To do - How many lines in the data below contain the string "bench"? Matching is case-sensitive; give only the number.

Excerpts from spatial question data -
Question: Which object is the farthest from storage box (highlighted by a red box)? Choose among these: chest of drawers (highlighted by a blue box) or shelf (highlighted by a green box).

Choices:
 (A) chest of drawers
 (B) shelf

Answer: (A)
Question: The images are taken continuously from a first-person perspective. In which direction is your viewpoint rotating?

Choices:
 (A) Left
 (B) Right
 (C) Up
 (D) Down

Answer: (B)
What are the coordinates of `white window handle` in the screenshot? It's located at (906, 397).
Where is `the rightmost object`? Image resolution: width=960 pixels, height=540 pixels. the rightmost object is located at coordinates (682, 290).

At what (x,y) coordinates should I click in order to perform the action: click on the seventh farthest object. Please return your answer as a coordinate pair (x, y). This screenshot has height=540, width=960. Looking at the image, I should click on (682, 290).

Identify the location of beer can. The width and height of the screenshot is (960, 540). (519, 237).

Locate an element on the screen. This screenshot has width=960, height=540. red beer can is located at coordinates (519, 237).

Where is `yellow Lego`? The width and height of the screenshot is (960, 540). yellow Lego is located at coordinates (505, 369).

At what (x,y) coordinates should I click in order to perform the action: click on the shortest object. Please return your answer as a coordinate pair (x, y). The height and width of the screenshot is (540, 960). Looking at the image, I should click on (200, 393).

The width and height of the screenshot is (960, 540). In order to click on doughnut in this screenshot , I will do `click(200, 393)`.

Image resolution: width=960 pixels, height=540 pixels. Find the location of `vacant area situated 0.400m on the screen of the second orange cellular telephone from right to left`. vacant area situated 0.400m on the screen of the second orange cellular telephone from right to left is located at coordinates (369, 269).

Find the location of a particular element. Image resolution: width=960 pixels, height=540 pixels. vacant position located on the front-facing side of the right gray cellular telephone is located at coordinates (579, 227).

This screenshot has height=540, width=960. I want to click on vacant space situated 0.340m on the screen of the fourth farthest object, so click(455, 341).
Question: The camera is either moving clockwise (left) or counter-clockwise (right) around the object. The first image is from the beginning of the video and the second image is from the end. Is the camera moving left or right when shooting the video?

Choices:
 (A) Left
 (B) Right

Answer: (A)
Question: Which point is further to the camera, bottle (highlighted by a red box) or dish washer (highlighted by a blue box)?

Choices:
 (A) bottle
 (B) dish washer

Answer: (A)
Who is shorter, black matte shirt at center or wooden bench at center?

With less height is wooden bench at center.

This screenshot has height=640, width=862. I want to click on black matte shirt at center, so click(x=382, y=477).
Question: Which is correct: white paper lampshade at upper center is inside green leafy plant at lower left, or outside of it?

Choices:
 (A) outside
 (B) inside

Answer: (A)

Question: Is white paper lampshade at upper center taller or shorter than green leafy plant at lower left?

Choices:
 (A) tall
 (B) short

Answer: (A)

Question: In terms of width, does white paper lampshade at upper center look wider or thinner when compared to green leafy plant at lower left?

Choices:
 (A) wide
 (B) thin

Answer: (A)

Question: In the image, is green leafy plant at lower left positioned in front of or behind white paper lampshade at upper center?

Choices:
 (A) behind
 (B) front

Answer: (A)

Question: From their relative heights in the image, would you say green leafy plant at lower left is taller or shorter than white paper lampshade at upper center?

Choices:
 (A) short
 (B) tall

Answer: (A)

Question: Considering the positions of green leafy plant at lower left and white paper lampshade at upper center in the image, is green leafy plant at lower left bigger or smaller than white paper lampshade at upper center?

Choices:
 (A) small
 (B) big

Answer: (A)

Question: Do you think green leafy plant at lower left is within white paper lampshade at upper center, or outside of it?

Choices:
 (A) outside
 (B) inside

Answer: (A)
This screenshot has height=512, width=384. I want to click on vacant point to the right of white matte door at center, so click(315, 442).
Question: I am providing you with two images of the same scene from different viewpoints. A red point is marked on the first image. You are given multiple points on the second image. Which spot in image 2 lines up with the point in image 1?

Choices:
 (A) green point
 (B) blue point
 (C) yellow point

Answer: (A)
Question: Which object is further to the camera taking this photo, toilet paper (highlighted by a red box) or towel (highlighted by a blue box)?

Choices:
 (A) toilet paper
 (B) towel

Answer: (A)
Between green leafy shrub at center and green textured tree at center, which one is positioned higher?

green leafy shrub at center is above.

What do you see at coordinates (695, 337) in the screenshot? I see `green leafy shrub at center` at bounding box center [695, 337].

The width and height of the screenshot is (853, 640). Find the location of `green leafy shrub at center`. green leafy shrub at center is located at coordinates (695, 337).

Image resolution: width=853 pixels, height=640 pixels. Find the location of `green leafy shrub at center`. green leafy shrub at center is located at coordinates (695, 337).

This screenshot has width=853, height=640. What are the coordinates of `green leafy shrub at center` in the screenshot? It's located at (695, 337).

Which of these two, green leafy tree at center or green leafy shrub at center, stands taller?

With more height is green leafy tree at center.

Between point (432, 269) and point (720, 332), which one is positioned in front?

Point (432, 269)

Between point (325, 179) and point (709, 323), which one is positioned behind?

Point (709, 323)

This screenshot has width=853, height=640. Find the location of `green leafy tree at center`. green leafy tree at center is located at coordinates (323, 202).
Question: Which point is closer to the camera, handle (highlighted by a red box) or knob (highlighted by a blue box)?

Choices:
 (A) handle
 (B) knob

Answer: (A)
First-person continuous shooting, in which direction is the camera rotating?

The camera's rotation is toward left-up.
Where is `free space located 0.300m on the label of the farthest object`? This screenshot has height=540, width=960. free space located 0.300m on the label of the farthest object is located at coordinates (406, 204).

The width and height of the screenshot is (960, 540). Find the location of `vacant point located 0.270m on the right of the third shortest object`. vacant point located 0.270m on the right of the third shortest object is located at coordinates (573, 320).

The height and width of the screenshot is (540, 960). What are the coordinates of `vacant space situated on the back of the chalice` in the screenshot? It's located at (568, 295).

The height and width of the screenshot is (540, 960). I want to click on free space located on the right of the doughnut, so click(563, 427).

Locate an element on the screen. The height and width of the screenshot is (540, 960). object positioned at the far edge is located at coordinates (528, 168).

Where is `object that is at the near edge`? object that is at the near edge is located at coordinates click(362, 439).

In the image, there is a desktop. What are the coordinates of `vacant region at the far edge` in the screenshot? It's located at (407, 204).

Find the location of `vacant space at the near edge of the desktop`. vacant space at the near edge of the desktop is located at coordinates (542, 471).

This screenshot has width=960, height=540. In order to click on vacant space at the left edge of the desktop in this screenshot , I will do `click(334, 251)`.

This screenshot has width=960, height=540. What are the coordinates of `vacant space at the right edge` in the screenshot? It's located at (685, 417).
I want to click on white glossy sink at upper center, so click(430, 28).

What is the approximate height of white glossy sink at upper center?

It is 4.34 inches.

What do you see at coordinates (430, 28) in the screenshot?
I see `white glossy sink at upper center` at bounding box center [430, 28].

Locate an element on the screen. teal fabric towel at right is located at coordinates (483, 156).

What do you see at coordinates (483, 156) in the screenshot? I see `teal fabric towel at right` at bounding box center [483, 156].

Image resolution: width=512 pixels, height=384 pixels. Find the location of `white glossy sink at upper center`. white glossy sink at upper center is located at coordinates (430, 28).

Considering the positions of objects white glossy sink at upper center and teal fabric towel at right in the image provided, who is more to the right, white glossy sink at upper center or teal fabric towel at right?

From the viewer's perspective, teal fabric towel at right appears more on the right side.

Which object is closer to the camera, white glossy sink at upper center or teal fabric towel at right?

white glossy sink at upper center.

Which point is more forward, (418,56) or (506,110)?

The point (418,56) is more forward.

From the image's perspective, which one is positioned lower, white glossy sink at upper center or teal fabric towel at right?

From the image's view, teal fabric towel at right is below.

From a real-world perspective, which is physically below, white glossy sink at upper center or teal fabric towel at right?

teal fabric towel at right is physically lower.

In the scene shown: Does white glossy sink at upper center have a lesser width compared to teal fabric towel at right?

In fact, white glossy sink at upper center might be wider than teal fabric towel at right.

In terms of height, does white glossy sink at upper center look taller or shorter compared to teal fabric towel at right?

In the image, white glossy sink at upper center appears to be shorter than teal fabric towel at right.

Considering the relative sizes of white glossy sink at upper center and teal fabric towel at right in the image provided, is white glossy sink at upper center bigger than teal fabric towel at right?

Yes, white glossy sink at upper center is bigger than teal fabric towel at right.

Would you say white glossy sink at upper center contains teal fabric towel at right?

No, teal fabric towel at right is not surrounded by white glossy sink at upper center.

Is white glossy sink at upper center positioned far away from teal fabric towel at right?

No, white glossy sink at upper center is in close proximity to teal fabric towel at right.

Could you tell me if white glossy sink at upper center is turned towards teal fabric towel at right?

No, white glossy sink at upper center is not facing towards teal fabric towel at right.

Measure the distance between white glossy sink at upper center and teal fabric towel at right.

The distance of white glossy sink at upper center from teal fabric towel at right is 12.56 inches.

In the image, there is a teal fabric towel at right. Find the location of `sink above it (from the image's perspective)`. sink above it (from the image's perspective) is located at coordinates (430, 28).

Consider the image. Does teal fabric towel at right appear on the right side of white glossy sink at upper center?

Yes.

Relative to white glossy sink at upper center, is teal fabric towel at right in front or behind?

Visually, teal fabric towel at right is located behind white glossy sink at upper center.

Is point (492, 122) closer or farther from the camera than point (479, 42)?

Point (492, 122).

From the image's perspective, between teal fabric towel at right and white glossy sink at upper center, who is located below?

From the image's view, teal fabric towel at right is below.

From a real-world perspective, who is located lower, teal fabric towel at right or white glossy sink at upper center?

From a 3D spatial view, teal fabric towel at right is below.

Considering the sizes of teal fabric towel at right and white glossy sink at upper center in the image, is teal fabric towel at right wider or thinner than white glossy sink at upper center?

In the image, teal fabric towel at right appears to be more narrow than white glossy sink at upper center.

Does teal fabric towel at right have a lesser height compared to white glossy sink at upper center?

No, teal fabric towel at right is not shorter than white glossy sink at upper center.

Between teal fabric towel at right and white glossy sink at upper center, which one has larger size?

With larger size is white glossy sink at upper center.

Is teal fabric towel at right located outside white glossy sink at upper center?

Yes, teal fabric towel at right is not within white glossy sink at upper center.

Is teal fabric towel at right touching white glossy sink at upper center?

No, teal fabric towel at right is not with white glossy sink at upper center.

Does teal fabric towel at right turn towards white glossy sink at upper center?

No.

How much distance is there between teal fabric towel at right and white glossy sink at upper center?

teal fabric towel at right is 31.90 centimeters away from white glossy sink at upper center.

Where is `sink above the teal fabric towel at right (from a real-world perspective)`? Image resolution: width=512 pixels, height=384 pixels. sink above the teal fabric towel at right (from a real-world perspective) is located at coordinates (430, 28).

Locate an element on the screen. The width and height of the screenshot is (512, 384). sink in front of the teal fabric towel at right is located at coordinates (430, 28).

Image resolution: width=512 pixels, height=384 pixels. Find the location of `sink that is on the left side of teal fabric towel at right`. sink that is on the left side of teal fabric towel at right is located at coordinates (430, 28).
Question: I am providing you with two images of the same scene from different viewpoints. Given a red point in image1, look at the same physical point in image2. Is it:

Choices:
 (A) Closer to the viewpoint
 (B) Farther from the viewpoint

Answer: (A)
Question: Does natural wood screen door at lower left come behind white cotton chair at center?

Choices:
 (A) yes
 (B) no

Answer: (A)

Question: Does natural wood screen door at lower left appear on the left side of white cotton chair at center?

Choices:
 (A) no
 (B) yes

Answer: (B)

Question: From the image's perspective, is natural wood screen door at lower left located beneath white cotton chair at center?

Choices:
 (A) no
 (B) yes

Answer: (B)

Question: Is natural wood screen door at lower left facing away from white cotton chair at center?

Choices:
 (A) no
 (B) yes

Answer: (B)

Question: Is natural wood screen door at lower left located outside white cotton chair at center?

Complete answer - 2